# [RECORDS FOR THIS TASK]
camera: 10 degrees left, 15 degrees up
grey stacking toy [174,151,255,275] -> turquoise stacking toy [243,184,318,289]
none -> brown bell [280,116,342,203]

...

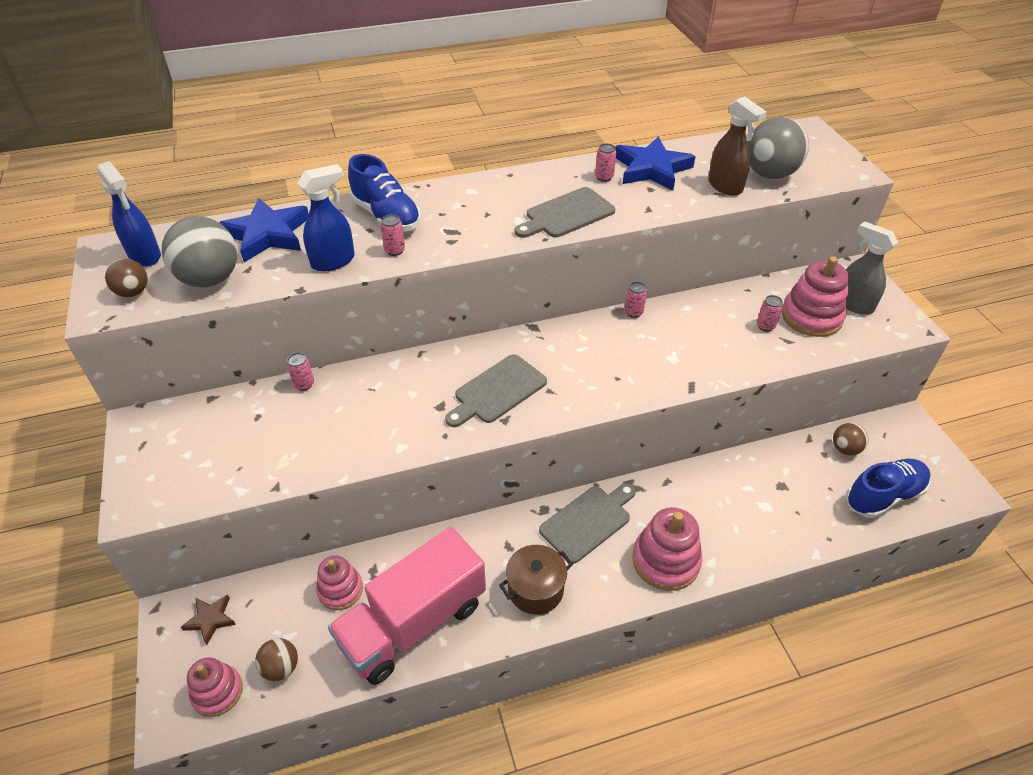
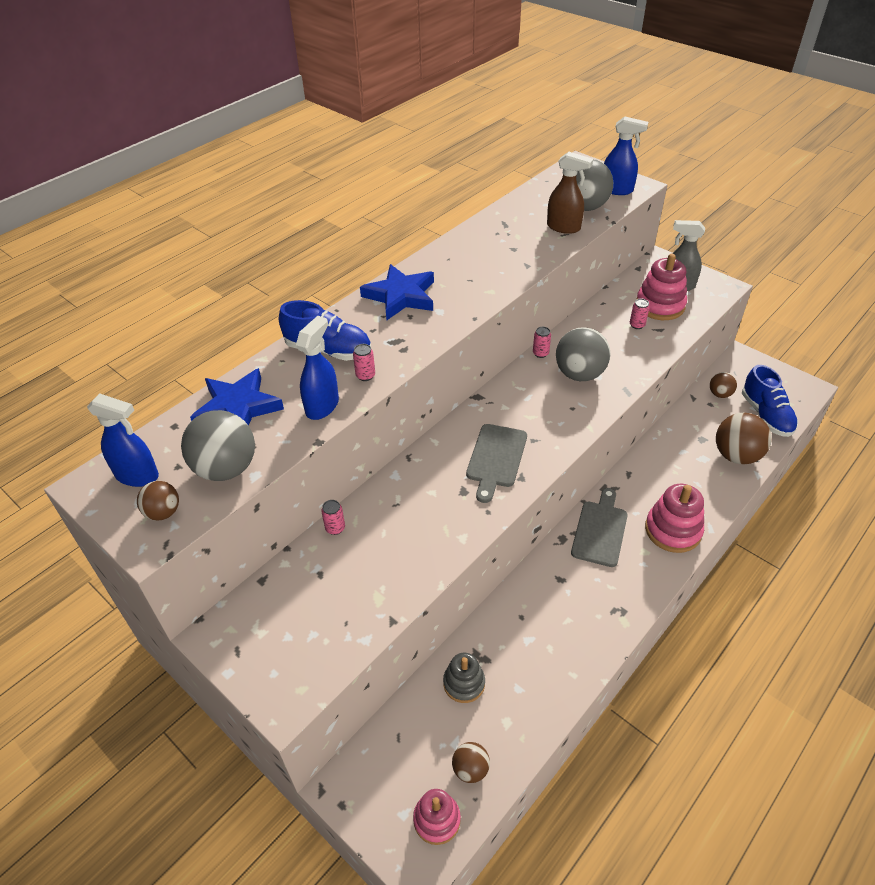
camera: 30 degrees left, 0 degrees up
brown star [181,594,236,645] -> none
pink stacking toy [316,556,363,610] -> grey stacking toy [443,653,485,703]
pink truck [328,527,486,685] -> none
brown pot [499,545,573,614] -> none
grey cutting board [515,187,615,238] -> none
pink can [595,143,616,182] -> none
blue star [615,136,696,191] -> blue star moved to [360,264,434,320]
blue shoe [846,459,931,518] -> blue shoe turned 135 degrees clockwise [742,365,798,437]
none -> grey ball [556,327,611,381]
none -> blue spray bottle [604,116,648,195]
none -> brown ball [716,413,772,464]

==

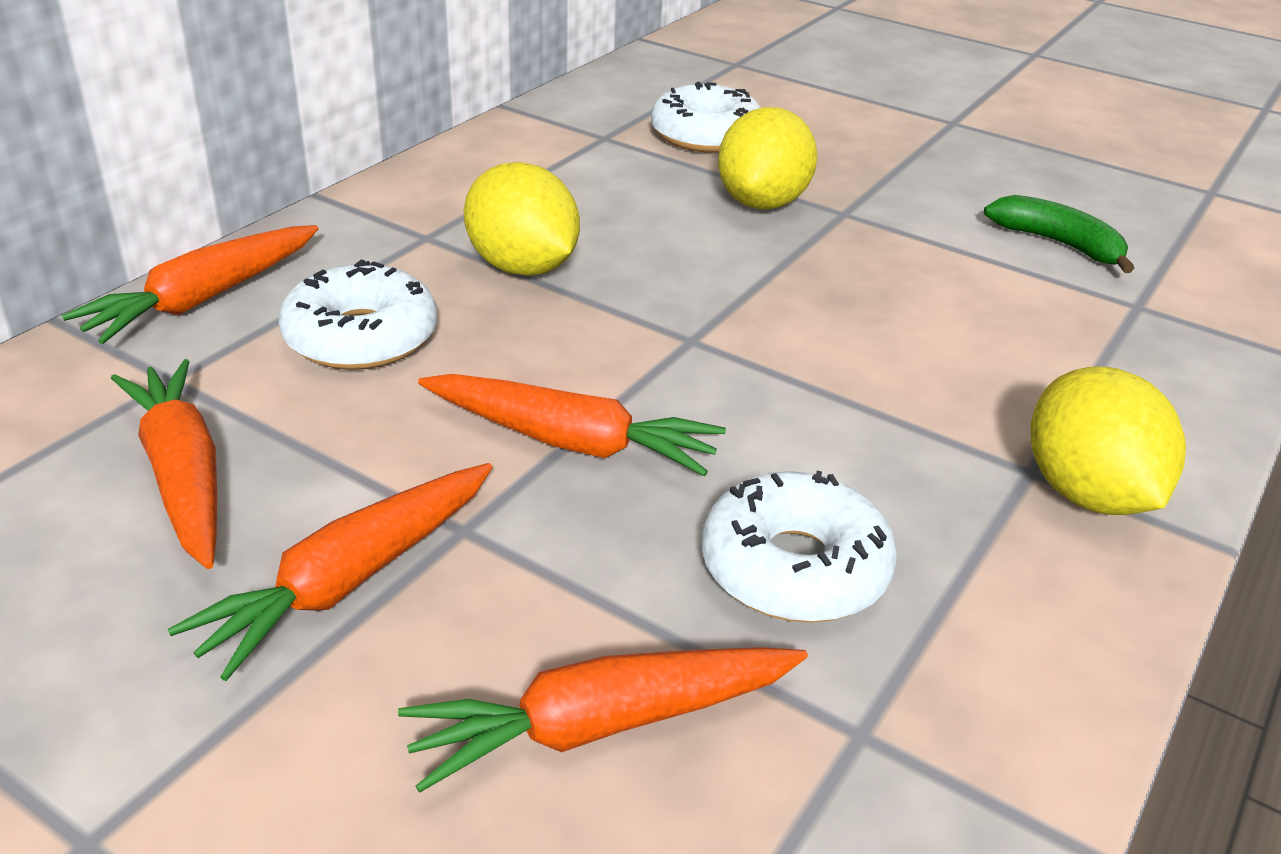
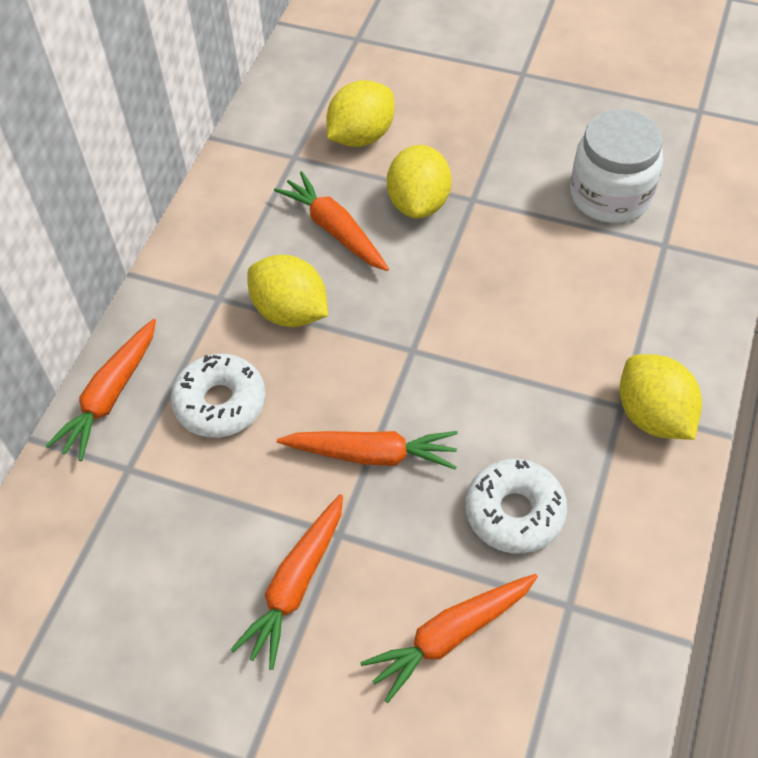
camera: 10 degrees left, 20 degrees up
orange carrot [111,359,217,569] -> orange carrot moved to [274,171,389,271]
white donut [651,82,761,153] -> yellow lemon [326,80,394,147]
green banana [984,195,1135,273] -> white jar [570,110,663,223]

# [WHAT NEEDS TO BE DONE]
In the listing above, find the line with "pink stacking toy" and the line with "none -> brown ball [716,413,772,464]", then print exactly those two lines and every line between them, and nothing more.

# [ANSWER BELOW]
pink stacking toy [316,556,363,610] -> grey stacking toy [443,653,485,703]
pink truck [328,527,486,685] -> none
brown pot [499,545,573,614] -> none
grey cutting board [515,187,615,238] -> none
pink can [595,143,616,182] -> none
blue star [615,136,696,191] -> blue star moved to [360,264,434,320]
blue shoe [846,459,931,518] -> blue shoe turned 135 degrees clockwise [742,365,798,437]
none -> grey ball [556,327,611,381]
none -> blue spray bottle [604,116,648,195]
none -> brown ball [716,413,772,464]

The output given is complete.